* PROBLEM DETAILS: Determine how many lines in the listing below include "right", and answer with only that number.

- - -

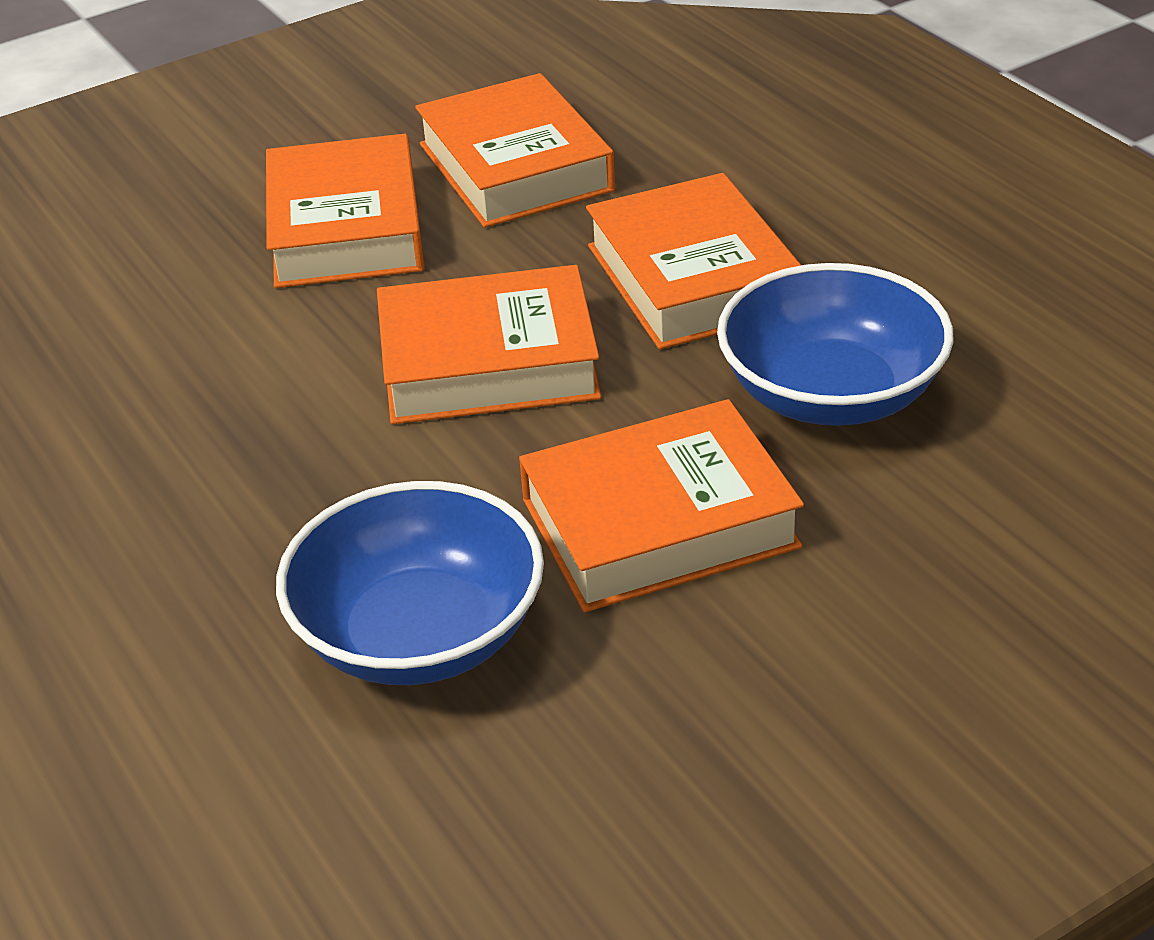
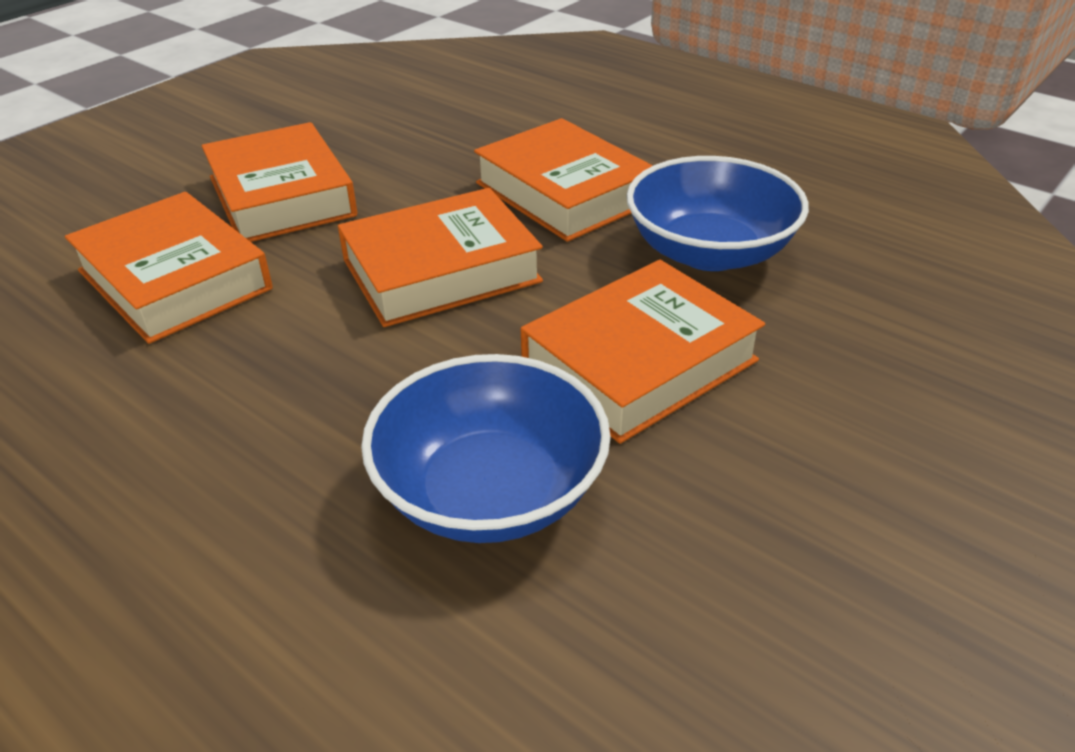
camera: 20 degrees left, 0 degrees up
(515, 167) = (394, 141): orange book -> orange book (174, 280)

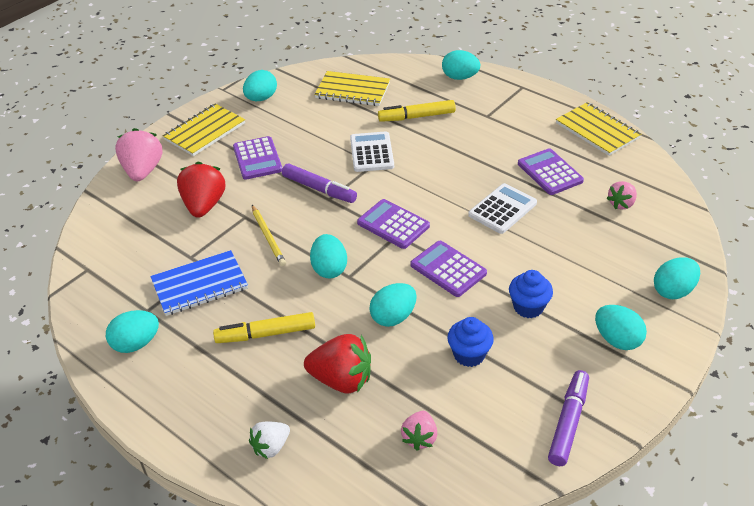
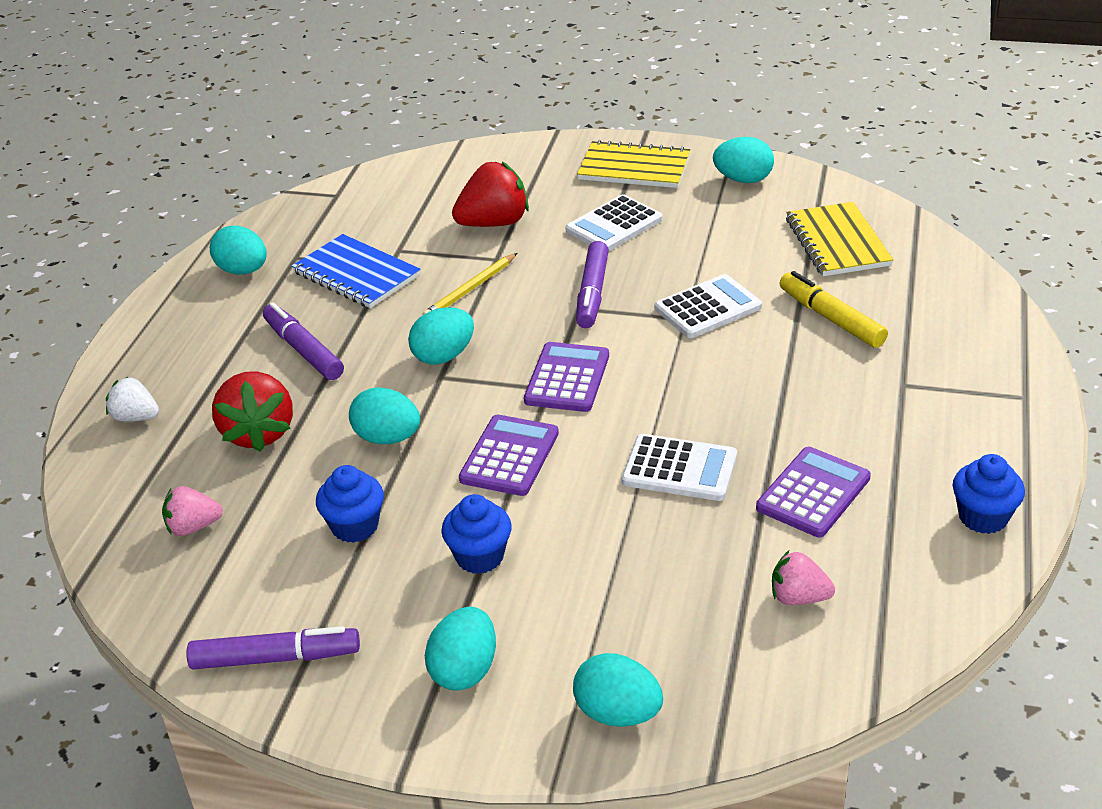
camera: 65 degrees right, 5 degrees down
(143, 171) = (523, 159): pink strawberry -> none
(257, 159) = (614, 225): purple calculator -> white calculator
(266, 334) = (303, 350): yellow marker -> purple marker
(460, 77) = (979, 325): turquoise egg -> none
(597, 130) = (983, 517): yellow notebook -> blue cupcake

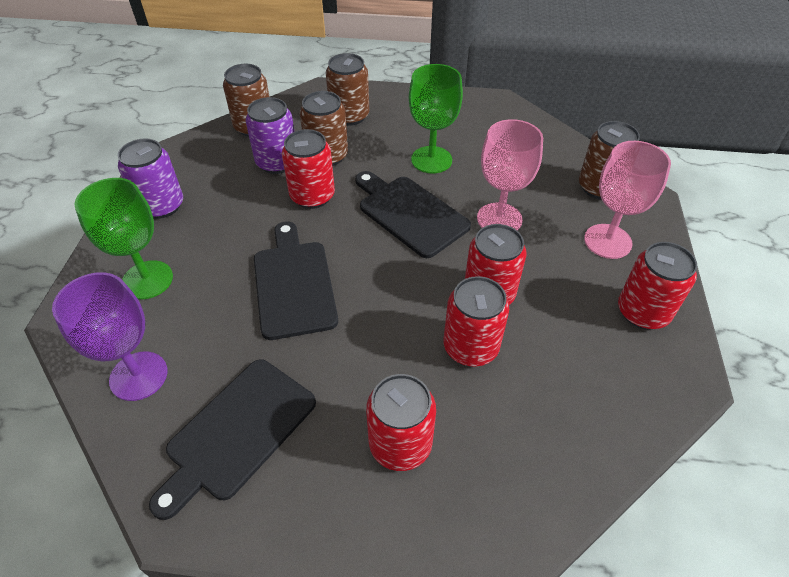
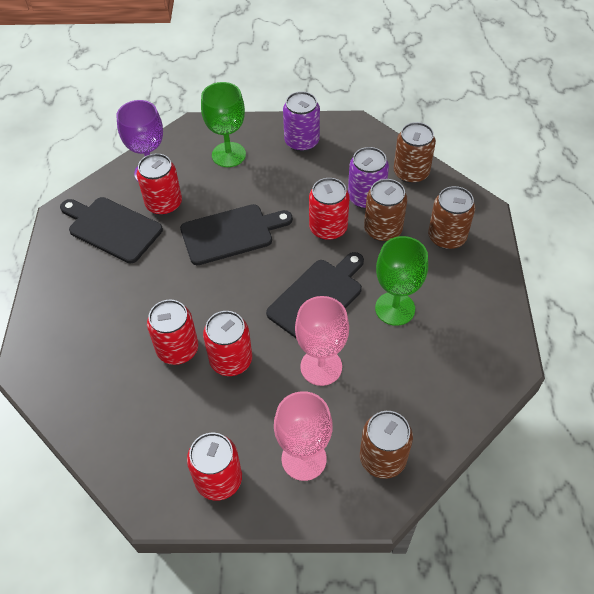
camera: 85 degrees right, 5 degrees up
(400, 444) = (100, 312): red can -> red can (164, 204)

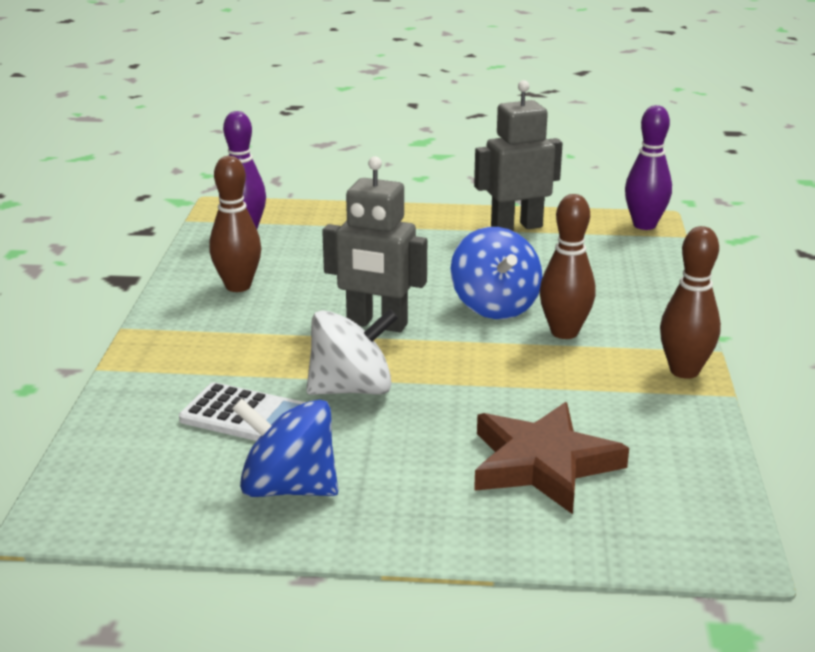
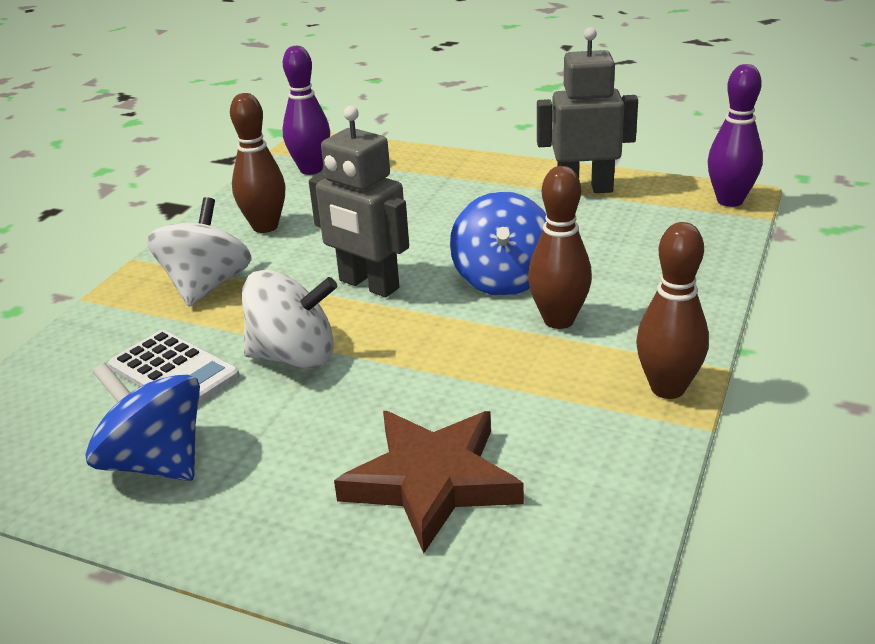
camera: 20 degrees right, 5 degrees up
(220, 343) = (206, 286): none -> white spinning top

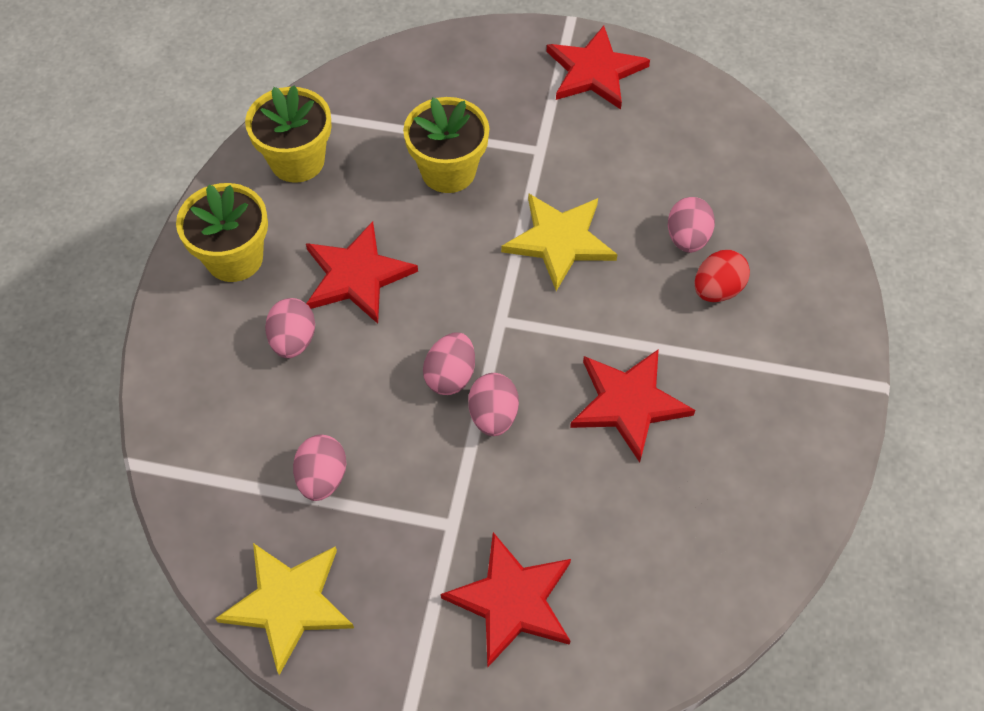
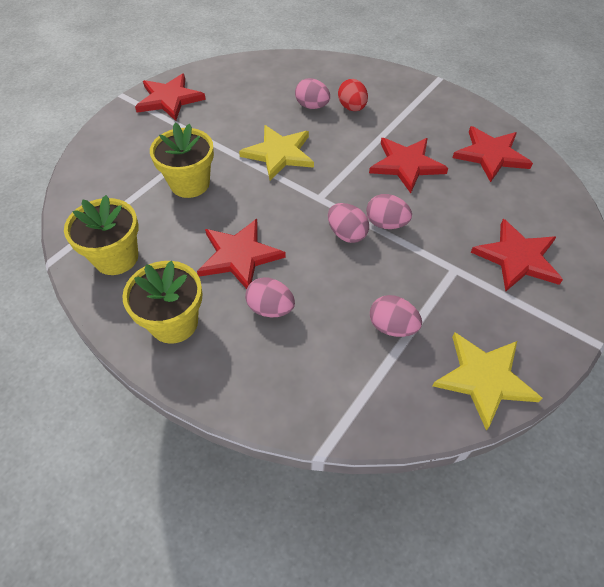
camera: 65 degrees left, 5 degrees down
(721, 514) = (491, 155): none -> red star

- - -

* OUTPUT: 3